▶ Data section:
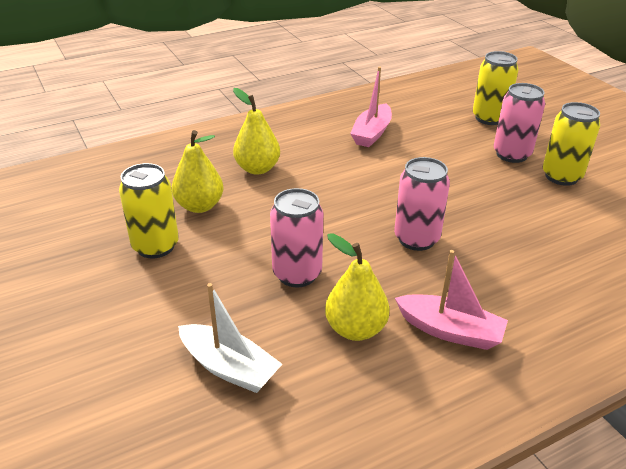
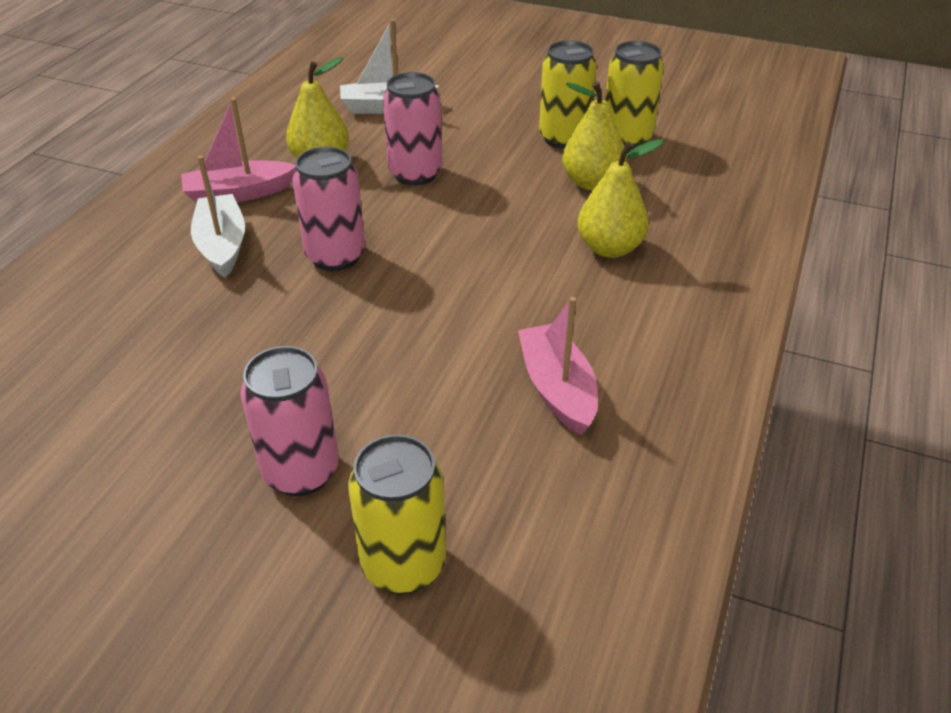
camera: 140 degrees right, 5 degrees up
(490, 286) = (222, 245): none -> white boat
(561, 176) = (193, 463): yellow can -> yellow can (626, 139)

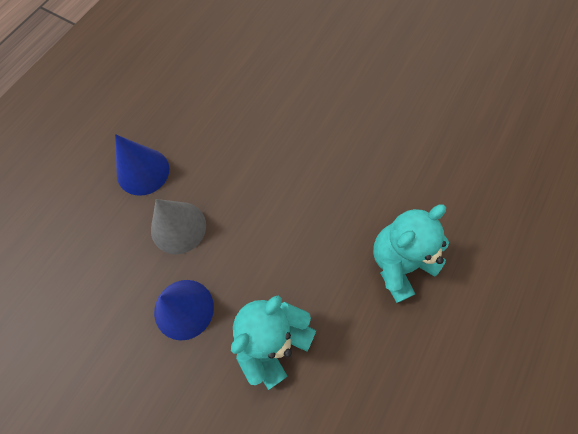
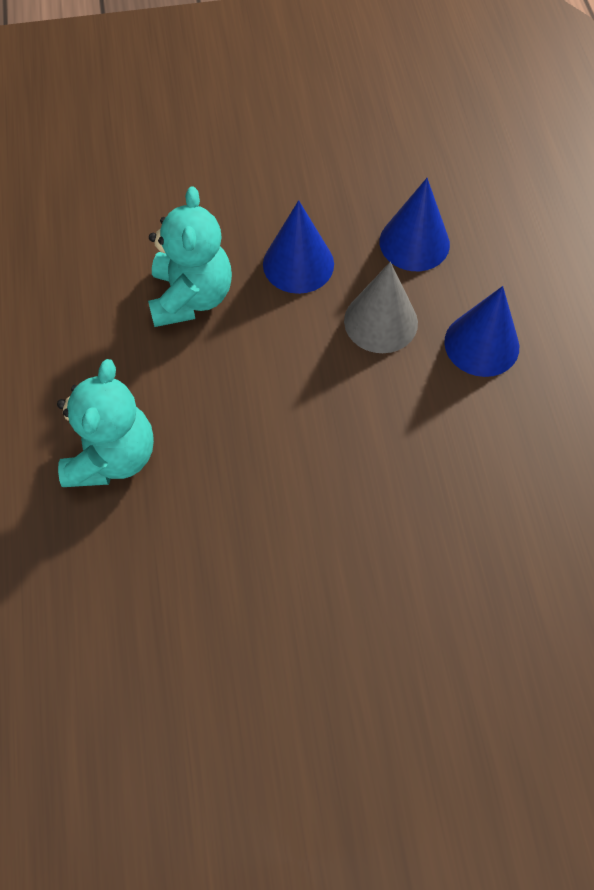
camera: 140 degrees right, 5 degrees down
(102, 264) = (414, 242): none -> blue cone

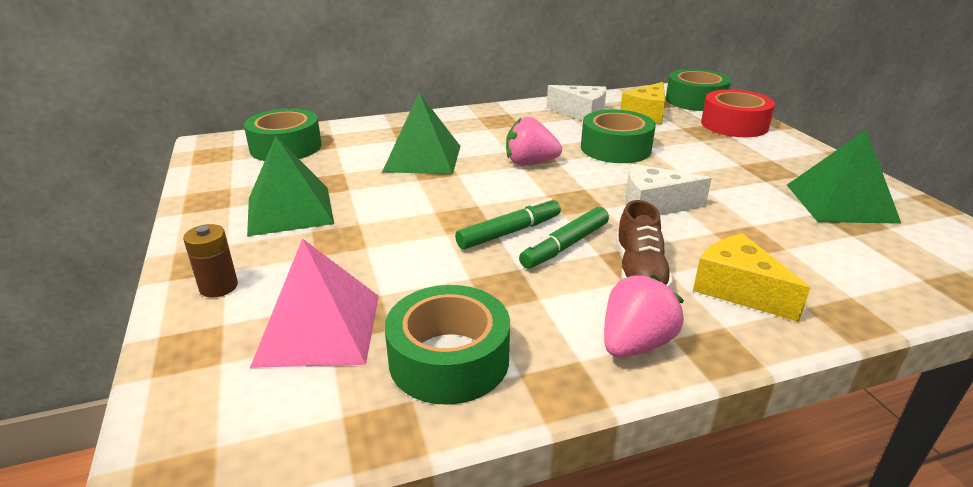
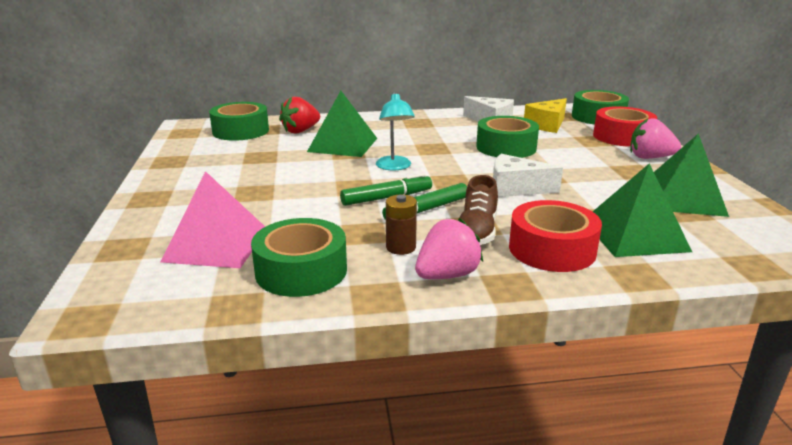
camera: 10 degrees right, 5 degrees down
(218, 287) = (157, 214): brown battery -> brown battery (401, 247)
(290, 210) = (226, 172): green pyramid -> green pyramid (634, 235)
(362, 142) = (300, 131): none -> red strawberry
(499, 186) = (394, 167): none -> turquoise lamp
(530, 163) = (428, 153): pink strawberry -> pink strawberry (650, 158)
(738, 290) = (552, 249): yellow cheese -> red tape

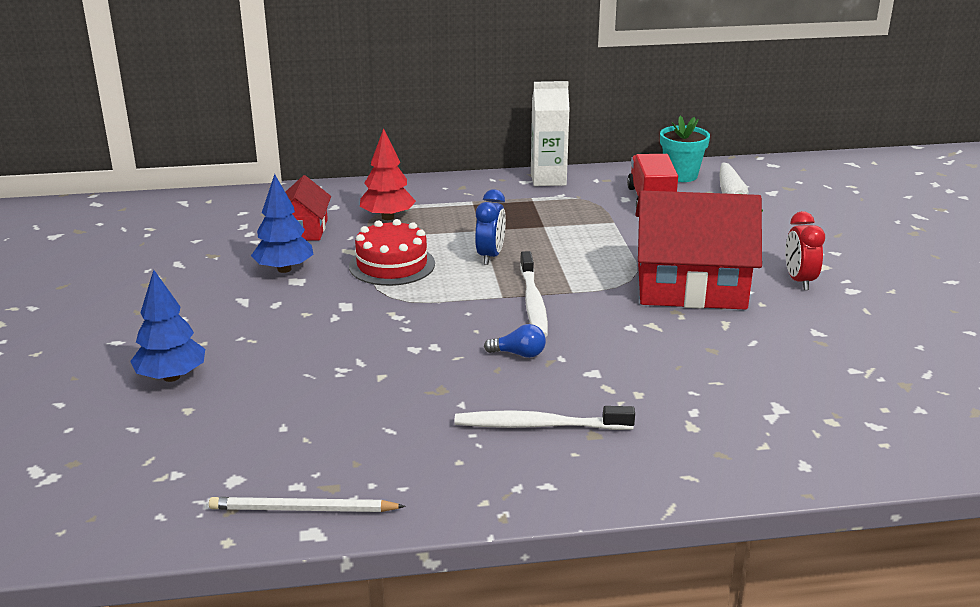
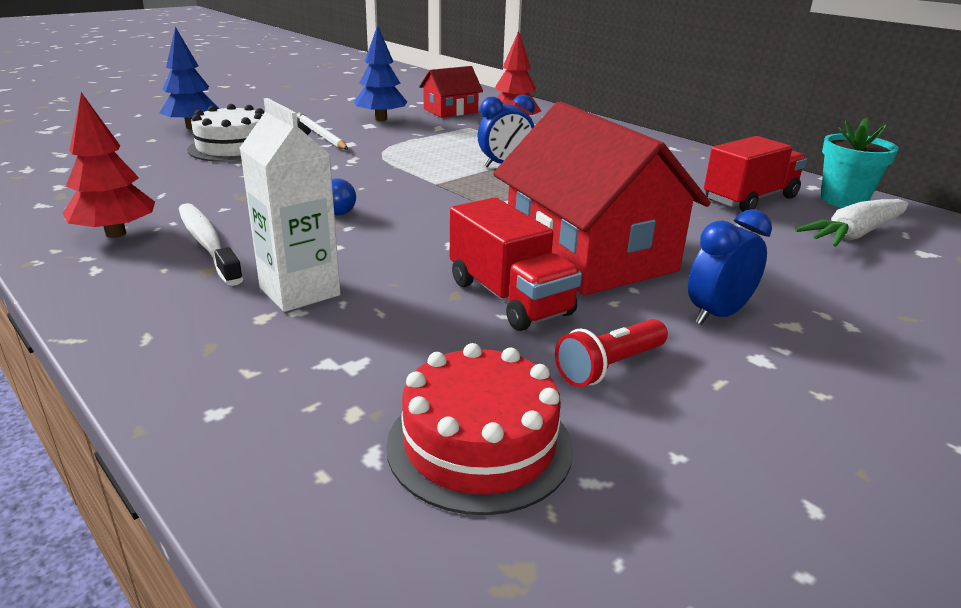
camera: 55 degrees right, 0 degrees up
(284, 367) = (233, 148): none -> white cake
(302, 509) = (23, 194): white pencil -> white pencil (320, 134)
(392, 265) = (435, 142): red cake -> red cake (479, 445)
(474, 466) = (116, 233): none -> red tree
(533, 302) = (441, 196): white toothbrush -> none
(548, 179) = (697, 154): white carton -> white carton (299, 291)
(731, 333) = (509, 298): none -> red truck
(799, 281) = (717, 315): red clock -> blue clock
(833, 333) = (609, 367): none -> red flashlight

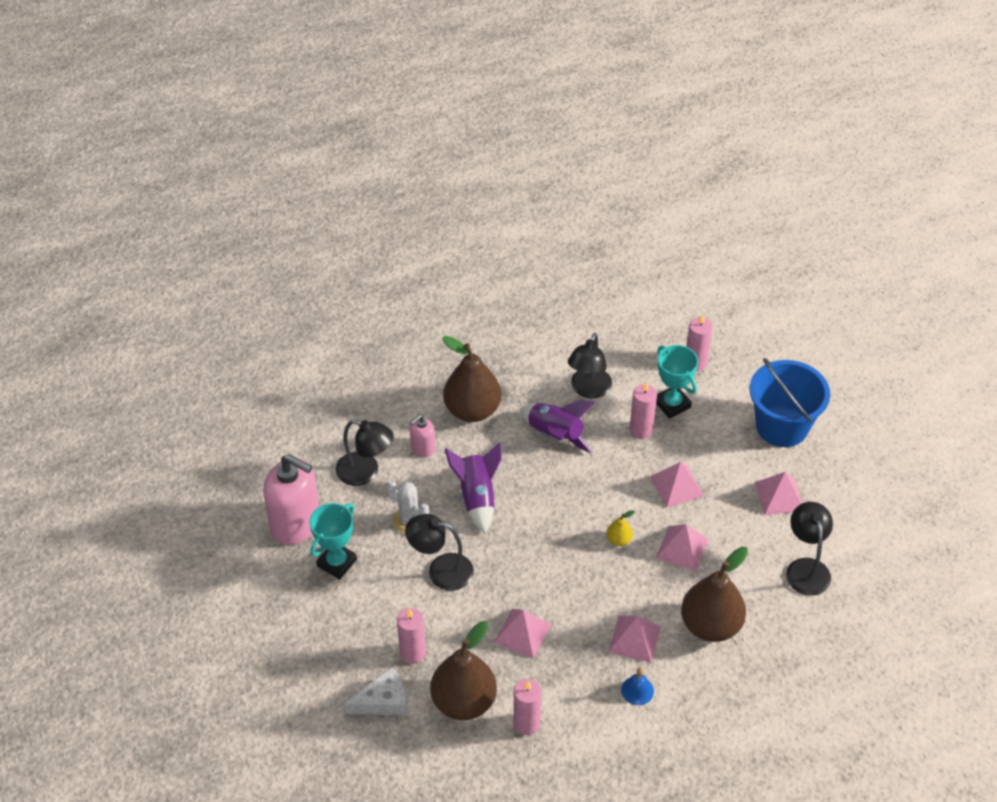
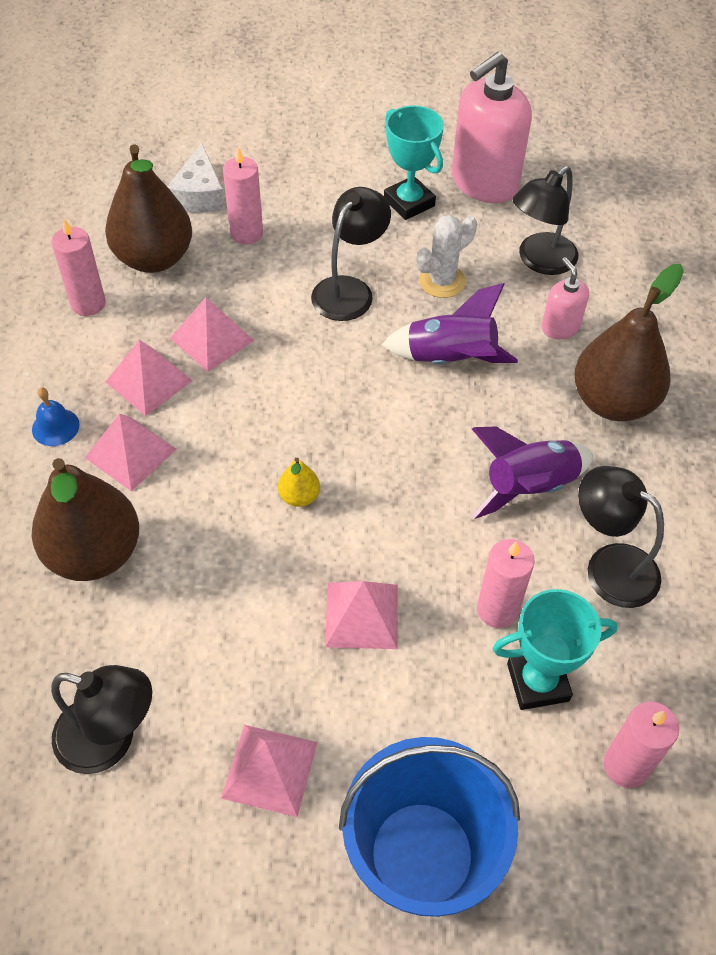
camera: 110 degrees right, 5 degrees up
(682, 548) = (243, 573): pink pyramid -> pink pyramid (149, 381)

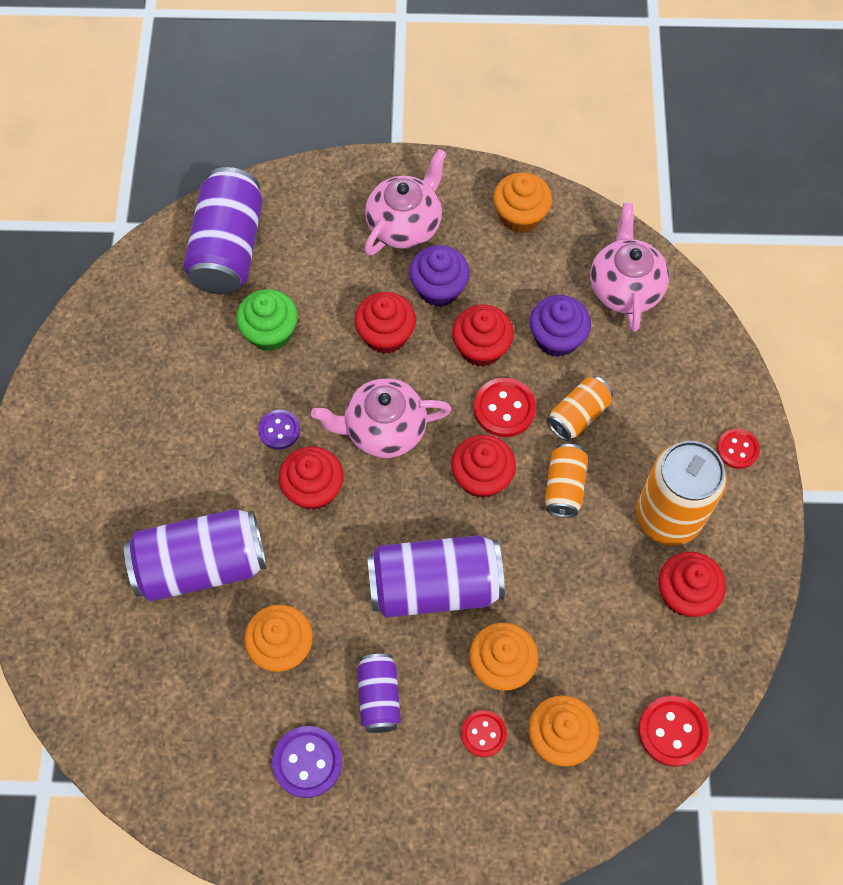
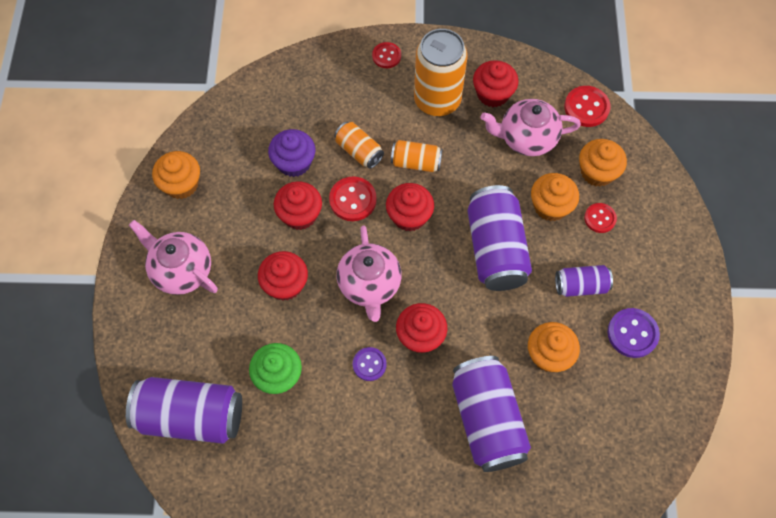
camera: 90 degrees left, 0 degrees up
(439, 288) = (244, 245): purple cupcake -> none
(625, 287) = (253, 116): pink teapot -> pink teapot (526, 138)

▶ Requirement: Write down all the entries exactly, but not the pictures they hold.

▶ Output below:
camera: 140 degrees right, 5 degrees up
(490, 286) = (222, 245): none -> white boat
(561, 176) = (193, 463): yellow can -> yellow can (626, 139)

camera: 140 degrees right, 5 degrees down
(102, 264) = (414, 242): none -> blue cone

camera: 10 degrees right, 5 degrees down
(218, 287) = (157, 214): brown battery -> brown battery (401, 247)
(290, 210) = (226, 172): green pyramid -> green pyramid (634, 235)
(362, 142) = (300, 131): none -> red strawberry
(499, 186) = (394, 167): none -> turquoise lamp
(530, 163) = (428, 153): pink strawberry -> pink strawberry (650, 158)
(738, 290) = (552, 249): yellow cheese -> red tape

camera: 55 degrees right, 0 degrees up
(284, 367) = (233, 148): none -> white cake
(302, 509) = (23, 194): white pencil -> white pencil (320, 134)
(392, 265) = (435, 142): red cake -> red cake (479, 445)
(474, 466) = (116, 233): none -> red tree
(533, 302) = (441, 196): white toothbrush -> none
(548, 179) = (697, 154): white carton -> white carton (299, 291)
(731, 333) = (509, 298): none -> red truck
(799, 281) = (717, 315): red clock -> blue clock
(833, 333) = (609, 367): none -> red flashlight

camera: 110 degrees right, 5 degrees up
(682, 548) = (243, 573): pink pyramid -> pink pyramid (149, 381)

camera: 90 degrees left, 0 degrees up
(439, 288) = (244, 245): purple cupcake -> none
(625, 287) = (253, 116): pink teapot -> pink teapot (526, 138)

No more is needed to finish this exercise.